Segment Open

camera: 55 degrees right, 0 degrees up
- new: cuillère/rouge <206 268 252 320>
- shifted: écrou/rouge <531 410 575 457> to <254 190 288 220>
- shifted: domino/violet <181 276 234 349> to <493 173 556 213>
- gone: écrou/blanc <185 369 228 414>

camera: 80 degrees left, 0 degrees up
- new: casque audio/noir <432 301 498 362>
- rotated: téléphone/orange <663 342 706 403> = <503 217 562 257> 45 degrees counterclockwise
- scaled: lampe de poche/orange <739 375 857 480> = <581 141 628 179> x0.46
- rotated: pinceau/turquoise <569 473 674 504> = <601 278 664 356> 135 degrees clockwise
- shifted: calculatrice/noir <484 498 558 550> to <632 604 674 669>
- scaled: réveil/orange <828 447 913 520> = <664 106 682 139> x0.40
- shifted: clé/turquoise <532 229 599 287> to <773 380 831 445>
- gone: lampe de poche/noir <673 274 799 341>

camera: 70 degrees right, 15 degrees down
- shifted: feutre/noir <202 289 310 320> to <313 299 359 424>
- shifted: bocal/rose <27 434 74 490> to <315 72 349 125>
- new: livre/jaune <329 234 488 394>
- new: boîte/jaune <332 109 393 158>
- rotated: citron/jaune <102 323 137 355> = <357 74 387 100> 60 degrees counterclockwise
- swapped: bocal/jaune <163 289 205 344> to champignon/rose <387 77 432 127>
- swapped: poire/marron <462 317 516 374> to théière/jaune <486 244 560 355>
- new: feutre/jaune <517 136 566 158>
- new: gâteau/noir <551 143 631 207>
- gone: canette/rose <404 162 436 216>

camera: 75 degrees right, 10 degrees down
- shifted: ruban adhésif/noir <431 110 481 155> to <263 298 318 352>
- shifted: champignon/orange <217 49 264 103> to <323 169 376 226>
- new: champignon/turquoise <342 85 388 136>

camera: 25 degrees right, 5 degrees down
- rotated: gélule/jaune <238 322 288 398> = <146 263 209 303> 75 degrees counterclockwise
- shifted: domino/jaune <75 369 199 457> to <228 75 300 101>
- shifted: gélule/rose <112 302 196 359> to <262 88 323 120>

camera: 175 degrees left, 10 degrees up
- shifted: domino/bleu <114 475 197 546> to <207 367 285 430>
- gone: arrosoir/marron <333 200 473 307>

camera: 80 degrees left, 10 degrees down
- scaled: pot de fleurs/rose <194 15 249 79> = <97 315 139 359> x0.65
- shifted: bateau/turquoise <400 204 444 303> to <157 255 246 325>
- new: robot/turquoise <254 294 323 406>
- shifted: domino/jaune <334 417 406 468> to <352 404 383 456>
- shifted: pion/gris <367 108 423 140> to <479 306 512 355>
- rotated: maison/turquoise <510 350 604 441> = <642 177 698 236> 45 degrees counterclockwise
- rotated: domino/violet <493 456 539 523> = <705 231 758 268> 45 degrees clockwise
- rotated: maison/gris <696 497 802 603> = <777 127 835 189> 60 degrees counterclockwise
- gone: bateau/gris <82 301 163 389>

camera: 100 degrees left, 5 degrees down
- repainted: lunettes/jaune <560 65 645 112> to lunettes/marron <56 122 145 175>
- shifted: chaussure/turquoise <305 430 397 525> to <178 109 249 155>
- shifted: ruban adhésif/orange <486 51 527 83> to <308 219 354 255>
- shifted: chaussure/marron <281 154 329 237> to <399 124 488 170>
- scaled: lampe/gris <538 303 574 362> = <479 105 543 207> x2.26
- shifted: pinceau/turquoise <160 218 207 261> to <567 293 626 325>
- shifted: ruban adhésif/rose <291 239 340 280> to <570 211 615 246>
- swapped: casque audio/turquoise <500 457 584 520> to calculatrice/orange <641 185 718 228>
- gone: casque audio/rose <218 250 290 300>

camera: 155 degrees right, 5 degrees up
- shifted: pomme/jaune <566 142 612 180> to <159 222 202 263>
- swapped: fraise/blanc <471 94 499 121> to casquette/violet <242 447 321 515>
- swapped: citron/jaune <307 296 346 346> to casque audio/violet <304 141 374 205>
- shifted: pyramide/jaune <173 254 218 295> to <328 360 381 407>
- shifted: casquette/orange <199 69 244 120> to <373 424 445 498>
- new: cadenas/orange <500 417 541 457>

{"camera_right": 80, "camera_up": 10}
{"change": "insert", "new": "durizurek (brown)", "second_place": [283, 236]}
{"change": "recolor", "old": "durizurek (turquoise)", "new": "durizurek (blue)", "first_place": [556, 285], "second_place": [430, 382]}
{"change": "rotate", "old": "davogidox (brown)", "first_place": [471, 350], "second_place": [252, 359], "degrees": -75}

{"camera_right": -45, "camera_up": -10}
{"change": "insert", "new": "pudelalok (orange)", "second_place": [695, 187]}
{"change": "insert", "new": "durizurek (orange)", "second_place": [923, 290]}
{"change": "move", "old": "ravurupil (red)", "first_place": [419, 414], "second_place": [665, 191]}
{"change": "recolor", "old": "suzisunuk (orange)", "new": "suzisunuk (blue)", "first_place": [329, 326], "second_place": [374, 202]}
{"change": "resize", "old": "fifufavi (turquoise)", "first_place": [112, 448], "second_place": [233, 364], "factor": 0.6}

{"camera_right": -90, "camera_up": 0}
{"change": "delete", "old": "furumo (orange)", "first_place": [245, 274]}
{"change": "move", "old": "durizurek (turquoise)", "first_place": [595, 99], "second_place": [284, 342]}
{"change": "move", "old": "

Segment Closed

• [The problem]
Without omitting anything, output the data verbatim.

• [Exercise solution]
camera: 55 degrees right, 0 degrees up
- new: cuillère/rouge <206 268 252 320>
- shifted: écrou/rouge <531 410 575 457> to <254 190 288 220>
- shifted: domino/violet <181 276 234 349> to <493 173 556 213>
- gone: écrou/blanc <185 369 228 414>

camera: 80 degrees left, 0 degrees up
- new: casque audio/noir <432 301 498 362>
- rotated: téléphone/orange <663 342 706 403> = <503 217 562 257> 45 degrees counterclockwise
- scaled: lampe de poche/orange <739 375 857 480> = <581 141 628 179> x0.46
- rotated: pinceau/turquoise <569 473 674 504> = <601 278 664 356> 135 degrees clockwise
- shifted: calculatrice/noir <484 498 558 550> to <632 604 674 669>
- scaled: réveil/orange <828 447 913 520> = <664 106 682 139> x0.40
- shifted: clé/turquoise <532 229 599 287> to <773 380 831 445>
- gone: lampe de poche/noir <673 274 799 341>

camera: 70 degrees right, 15 degrees down
- shifted: feutre/noir <202 289 310 320> to <313 299 359 424>
- shifted: bocal/rose <27 434 74 490> to <315 72 349 125>
- new: livre/jaune <329 234 488 394>
- new: boîte/jaune <332 109 393 158>
- rotated: citron/jaune <102 323 137 355> = <357 74 387 100> 60 degrees counterclockwise
- swapped: bocal/jaune <163 289 205 344> to champignon/rose <387 77 432 127>
- swapped: poire/marron <462 317 516 374> to théière/jaune <486 244 560 355>
- new: feutre/jaune <517 136 566 158>
- new: gâteau/noir <551 143 631 207>
- gone: canette/rose <404 162 436 216>

camera: 75 degrees right, 10 degrees down
- shifted: ruban adhésif/noir <431 110 481 155> to <263 298 318 352>
- shifted: champignon/orange <217 49 264 103> to <323 169 376 226>
- new: champignon/turquoise <342 85 388 136>

camera: 25 degrees right, 5 degrees down
- rotated: gélule/jaune <238 322 288 398> = <146 263 209 303> 75 degrees counterclockwise
- shifted: domino/jaune <75 369 199 457> to <228 75 300 101>
- shifted: gélule/rose <112 302 196 359> to <262 88 323 120>

camera: 175 degrees left, 10 degrees up
- shifted: domino/bleu <114 475 197 546> to <207 367 285 430>
- gone: arrosoir/marron <333 200 473 307>

camera: 80 degrees left, 10 degrees down
- scaled: pot de fleurs/rose <194 15 249 79> = <97 315 139 359> x0.65
- shifted: bateau/turquoise <400 204 444 303> to <157 255 246 325>
- new: robot/turquoise <254 294 323 406>
- shifted: domino/jaune <334 417 406 468> to <352 404 383 456>
- shifted: pion/gris <367 108 423 140> to <479 306 512 355>
- rotated: maison/turquoise <510 350 604 441> = <642 177 698 236> 45 degrees counterclockwise
- rotated: domino/violet <493 456 539 523> = <705 231 758 268> 45 degrees clockwise
- rotated: maison/gris <696 497 802 603> = <777 127 835 189> 60 degrees counterclockwise
- gone: bateau/gris <82 301 163 389>

camera: 100 degrees left, 5 degrees down
- repainted: lunettes/jaune <560 65 645 112> to lunettes/marron <56 122 145 175>
- shifted: chaussure/turquoise <305 430 397 525> to <178 109 249 155>
- shifted: ruban adhésif/orange <486 51 527 83> to <308 219 354 255>
- shifted: chaussure/marron <281 154 329 237> to <399 124 488 170>
- scaled: lampe/gris <538 303 574 362> = <479 105 543 207> x2.26
- shifted: pinceau/turquoise <160 218 207 261> to <567 293 626 325>
- shifted: ruban adhésif/rose <291 239 340 280> to <570 211 615 246>
- swapped: casque audio/turquoise <500 457 584 520> to calculatrice/orange <641 185 718 228>
- gone: casque audio/rose <218 250 290 300>

camera: 155 degrees right, 5 degrees up
- shifted: pomme/jaune <566 142 612 180> to <159 222 202 263>
- swapped: fraise/blanc <471 94 499 121> to casquette/violet <242 447 321 515>
- swapped: citron/jaune <307 296 346 346> to casque audio/violet <304 141 374 205>
- shifted: pyramide/jaune <173 254 218 295> to <328 360 381 407>
- shifted: casquette/orange <199 69 244 120> to <373 424 445 498>
- new: cadenas/orange <500 417 541 457>

{"camera_right": 80, "camera_up": 10}
{"change": "insert", "new": "durizurek (brown)", "second_place": [283, 236]}
{"change": "recolor", "old": "durizurek (turquoise)", "new": "durizurek (blue)", "first_place": [556, 285], "second_place": [430, 382]}
{"change": "rotate", "old": "davogidox (brown)", "first_place": [471, 350], "second_place": [252, 359], "degrees": -75}

{"camera_right": -45, "camera_up": -10}
{"change": "insert", "new": "pudelalok (orange)", "second_place": [695, 187]}
{"change": "insert", "new": "durizurek (orange)", "second_place": [923, 290]}
{"change": "move", "old": "ravurupil (red)", "first_place": [419, 414], "second_place": [665, 191]}
{"change": "recolor", "old": "suzisunuk (orange)", "new": "suzisunuk (blue)", "first_place": [329, 326], "second_place": [374, 202]}
{"change": "resize", "old": "fifufavi (turquoise)", "first_place": [112, 448], "second_place": [233, 364], "factor": 0.6}

{"camera_right": -90, "camera_up": 0}
{"change": "delete", "old": "furumo (orange)", "first_place": [245, 274]}
{"change": "move", "old": "durizurek (turquoise)", "first_place": [595, 99], "second_place": [284, 342]}
{"change": "move", "old": "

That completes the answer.